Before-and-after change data
= = =

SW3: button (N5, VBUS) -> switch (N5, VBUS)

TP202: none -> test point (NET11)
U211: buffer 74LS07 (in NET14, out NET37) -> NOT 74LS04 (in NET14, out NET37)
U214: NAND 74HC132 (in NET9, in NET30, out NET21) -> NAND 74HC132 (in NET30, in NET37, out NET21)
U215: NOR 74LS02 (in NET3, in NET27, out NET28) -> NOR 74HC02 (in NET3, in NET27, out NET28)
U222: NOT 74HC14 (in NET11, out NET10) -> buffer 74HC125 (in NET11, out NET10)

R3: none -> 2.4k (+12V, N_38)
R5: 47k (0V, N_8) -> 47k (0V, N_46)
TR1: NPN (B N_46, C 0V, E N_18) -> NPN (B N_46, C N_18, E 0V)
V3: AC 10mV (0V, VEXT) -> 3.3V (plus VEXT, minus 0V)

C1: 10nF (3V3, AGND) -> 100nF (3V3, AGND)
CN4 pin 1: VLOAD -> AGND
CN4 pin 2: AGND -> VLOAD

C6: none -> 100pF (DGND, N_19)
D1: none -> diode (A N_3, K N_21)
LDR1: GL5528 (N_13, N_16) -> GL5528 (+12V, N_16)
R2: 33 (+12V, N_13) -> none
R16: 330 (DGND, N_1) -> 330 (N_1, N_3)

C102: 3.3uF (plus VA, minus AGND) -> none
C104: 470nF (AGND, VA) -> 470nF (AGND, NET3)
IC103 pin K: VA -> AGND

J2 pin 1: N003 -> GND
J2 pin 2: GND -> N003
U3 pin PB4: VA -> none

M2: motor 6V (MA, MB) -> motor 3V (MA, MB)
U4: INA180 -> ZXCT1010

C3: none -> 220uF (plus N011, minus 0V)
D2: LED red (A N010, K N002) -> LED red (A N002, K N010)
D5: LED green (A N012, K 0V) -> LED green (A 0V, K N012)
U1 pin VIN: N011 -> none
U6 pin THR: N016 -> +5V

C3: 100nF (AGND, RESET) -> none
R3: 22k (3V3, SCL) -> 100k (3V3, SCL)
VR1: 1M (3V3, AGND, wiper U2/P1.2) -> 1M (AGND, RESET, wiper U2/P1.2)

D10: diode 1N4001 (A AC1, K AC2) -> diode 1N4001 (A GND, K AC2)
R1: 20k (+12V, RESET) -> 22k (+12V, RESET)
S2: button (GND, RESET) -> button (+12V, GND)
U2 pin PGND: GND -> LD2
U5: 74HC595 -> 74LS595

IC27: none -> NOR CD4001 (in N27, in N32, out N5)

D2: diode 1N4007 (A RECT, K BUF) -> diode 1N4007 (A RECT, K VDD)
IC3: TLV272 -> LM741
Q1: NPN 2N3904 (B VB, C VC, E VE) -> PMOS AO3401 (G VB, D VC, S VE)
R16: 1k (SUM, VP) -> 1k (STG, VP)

= = =

> [WHAT THE EXERCISE ASKS]: When a line in the data holds the word "buffer", show that line.

> [TASK RESULT]:
U211: buffer 74LS07 (in NET14, out NET37) -> NOT 74LS04 (in NET14, out NET37)
U222: NOT 74HC14 (in NET11, out NET10) -> buffer 74HC125 (in NET11, out NET10)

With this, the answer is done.